* **Image sets with object changes**:
Start of Block

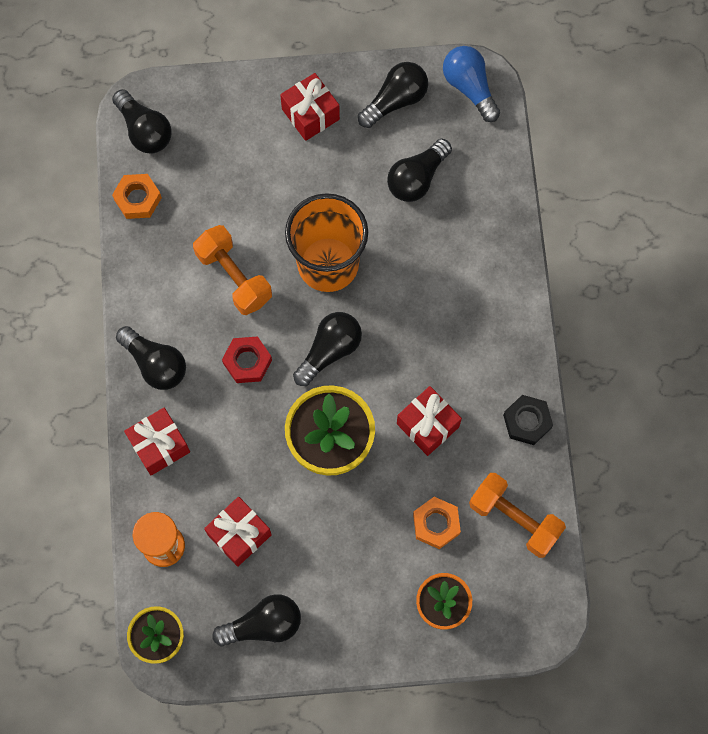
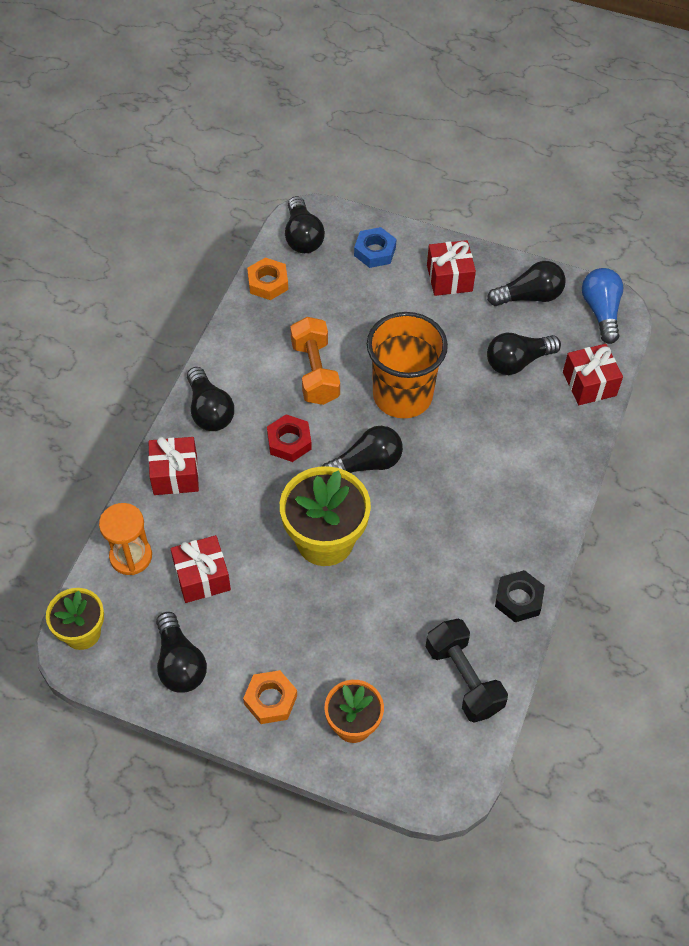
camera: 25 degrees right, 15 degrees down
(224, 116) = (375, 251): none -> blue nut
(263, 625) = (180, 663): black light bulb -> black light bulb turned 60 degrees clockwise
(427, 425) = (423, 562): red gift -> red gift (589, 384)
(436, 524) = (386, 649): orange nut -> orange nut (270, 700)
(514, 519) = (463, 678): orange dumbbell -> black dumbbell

End of Block

* **EXERCISE DIRECTIONS**:
Among the lines above, which ones hold the string "black"? Show them.

* **RESPONSE TO THIS TASK**:
(263, 625) = (180, 663): black light bulb -> black light bulb turned 60 degrees clockwise
(514, 519) = (463, 678): orange dumbbell -> black dumbbell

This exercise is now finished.